[Records from a data collection]
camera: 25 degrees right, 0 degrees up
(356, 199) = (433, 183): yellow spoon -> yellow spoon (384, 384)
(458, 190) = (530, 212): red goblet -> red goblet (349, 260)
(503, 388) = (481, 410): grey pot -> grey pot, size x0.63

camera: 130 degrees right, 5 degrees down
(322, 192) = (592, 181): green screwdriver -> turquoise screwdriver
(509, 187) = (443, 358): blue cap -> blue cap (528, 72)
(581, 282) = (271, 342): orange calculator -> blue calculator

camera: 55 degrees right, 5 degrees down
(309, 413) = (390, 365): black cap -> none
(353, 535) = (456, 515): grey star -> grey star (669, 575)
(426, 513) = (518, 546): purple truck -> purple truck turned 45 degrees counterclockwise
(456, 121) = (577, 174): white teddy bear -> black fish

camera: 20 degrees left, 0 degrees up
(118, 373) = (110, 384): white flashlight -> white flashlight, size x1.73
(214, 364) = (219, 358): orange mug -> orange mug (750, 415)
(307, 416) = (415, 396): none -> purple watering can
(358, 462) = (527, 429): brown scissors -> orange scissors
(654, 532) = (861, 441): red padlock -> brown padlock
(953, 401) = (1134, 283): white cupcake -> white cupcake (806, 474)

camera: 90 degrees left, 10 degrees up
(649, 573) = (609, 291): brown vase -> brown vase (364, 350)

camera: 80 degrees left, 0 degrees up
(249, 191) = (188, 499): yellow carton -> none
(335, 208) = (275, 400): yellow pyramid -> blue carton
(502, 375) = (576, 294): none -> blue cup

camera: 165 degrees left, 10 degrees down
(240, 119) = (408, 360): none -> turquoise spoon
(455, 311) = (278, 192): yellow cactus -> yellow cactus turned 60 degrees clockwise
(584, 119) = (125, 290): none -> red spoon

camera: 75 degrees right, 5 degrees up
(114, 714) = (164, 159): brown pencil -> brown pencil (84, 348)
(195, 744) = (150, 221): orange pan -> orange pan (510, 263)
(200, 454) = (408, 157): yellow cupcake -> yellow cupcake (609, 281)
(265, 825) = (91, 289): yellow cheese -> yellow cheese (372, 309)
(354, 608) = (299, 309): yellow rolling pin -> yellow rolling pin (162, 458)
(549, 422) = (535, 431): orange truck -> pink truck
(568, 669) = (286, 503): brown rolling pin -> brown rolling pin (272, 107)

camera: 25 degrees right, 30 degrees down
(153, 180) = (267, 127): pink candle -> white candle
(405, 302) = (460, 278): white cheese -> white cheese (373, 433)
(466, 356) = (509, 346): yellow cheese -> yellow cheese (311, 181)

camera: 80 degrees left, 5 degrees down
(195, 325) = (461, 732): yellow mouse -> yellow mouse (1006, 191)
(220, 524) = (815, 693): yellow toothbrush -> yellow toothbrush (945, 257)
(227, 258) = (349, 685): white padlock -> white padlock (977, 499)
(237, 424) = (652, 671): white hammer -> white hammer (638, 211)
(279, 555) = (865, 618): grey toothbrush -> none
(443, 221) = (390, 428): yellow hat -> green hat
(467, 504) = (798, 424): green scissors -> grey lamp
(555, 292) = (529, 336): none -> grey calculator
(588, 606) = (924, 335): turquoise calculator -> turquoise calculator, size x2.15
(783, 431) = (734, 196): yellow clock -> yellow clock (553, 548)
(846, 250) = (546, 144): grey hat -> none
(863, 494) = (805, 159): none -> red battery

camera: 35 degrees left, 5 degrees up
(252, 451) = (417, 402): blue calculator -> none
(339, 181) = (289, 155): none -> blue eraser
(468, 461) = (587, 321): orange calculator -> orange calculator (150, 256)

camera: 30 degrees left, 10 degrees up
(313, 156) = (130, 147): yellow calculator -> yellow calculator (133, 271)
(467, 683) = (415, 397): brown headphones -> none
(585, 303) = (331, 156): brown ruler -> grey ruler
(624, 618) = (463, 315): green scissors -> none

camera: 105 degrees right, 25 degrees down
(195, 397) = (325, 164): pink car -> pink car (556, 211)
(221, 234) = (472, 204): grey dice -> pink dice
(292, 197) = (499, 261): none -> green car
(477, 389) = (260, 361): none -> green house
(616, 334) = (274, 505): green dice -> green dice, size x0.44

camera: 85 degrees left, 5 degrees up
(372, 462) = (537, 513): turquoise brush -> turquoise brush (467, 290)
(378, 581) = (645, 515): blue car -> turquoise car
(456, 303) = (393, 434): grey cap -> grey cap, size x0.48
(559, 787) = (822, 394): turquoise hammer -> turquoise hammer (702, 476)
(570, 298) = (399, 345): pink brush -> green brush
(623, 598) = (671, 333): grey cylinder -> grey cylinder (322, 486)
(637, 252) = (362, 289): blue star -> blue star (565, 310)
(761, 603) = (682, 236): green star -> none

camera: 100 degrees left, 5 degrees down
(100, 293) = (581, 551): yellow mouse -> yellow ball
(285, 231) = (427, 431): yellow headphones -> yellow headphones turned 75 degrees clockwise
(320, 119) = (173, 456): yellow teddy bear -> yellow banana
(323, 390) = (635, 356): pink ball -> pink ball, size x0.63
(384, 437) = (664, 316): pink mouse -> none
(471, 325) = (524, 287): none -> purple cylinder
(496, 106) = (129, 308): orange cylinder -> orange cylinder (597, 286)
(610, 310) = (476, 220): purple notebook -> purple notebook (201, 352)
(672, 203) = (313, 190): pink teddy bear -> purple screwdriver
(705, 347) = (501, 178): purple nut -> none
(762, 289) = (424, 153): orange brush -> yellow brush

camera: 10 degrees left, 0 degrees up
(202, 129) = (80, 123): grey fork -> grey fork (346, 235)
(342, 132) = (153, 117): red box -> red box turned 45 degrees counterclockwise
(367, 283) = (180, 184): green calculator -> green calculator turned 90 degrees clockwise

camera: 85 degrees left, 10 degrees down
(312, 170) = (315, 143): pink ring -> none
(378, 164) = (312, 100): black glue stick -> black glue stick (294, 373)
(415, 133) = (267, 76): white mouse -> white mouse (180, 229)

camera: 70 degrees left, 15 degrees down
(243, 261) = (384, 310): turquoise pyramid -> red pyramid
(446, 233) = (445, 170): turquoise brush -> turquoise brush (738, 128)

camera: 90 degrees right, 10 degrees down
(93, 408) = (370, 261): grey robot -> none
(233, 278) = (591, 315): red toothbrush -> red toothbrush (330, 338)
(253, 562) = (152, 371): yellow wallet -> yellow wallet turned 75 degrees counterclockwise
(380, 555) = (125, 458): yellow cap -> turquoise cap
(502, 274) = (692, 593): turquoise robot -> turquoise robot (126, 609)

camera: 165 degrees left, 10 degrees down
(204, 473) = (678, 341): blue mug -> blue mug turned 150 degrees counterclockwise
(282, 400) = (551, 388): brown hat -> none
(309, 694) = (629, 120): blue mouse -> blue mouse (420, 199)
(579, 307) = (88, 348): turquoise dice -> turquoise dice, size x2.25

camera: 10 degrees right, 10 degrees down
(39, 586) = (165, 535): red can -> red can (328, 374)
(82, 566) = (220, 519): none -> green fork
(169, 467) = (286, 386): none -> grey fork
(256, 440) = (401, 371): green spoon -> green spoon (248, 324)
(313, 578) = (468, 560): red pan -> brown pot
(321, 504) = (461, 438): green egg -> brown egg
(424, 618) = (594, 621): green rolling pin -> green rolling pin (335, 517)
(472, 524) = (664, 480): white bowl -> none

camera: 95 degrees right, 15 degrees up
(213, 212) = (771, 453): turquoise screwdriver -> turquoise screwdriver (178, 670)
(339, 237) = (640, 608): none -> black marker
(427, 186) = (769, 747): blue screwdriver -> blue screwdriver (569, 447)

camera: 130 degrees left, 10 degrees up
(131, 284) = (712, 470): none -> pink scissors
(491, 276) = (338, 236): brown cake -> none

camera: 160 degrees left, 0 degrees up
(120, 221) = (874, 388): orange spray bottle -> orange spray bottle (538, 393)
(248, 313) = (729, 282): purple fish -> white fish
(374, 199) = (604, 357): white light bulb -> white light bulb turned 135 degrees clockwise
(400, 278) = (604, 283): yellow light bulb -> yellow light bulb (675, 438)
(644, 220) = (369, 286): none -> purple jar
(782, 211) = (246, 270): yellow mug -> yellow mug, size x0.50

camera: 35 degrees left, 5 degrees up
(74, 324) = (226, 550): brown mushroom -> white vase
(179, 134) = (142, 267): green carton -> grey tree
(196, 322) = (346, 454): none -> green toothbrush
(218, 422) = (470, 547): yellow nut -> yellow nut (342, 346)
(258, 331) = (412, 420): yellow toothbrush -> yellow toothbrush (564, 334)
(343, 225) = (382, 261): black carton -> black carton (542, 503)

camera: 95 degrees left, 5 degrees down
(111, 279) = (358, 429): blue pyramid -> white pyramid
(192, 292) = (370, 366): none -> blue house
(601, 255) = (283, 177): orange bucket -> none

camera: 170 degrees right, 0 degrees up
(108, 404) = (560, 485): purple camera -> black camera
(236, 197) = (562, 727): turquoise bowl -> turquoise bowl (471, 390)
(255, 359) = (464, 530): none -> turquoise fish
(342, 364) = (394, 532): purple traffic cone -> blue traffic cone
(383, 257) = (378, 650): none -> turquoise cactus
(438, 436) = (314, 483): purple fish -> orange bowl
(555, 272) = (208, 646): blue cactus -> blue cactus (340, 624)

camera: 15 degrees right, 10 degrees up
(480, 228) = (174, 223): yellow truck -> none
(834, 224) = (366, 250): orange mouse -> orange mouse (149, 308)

_ACTIVITY_
What you give back should be exactly the lines of the data above from the line with "(120, 221) = (874, 388): orange" through the line with "(255, 359) = (464, 530): none", both of those included, and nothing more.

_EXPECTED ANSWER_
(120, 221) = (874, 388): orange spray bottle -> orange spray bottle (538, 393)
(248, 313) = (729, 282): purple fish -> white fish
(374, 199) = (604, 357): white light bulb -> white light bulb turned 135 degrees clockwise
(400, 278) = (604, 283): yellow light bulb -> yellow light bulb (675, 438)
(644, 220) = (369, 286): none -> purple jar
(782, 211) = (246, 270): yellow mug -> yellow mug, size x0.50

camera: 35 degrees left, 5 degrees up
(74, 324) = (226, 550): brown mushroom -> white vase
(179, 134) = (142, 267): green carton -> grey tree
(196, 322) = (346, 454): none -> green toothbrush
(218, 422) = (470, 547): yellow nut -> yellow nut (342, 346)
(258, 331) = (412, 420): yellow toothbrush -> yellow toothbrush (564, 334)
(343, 225) = (382, 261): black carton -> black carton (542, 503)

camera: 95 degrees left, 5 degrees down
(111, 279) = (358, 429): blue pyramid -> white pyramid
(192, 292) = (370, 366): none -> blue house
(601, 255) = (283, 177): orange bucket -> none

camera: 170 degrees right, 0 degrees up
(108, 404) = (560, 485): purple camera -> black camera
(236, 197) = (562, 727): turquoise bowl -> turquoise bowl (471, 390)
(255, 359) = (464, 530): none -> turquoise fish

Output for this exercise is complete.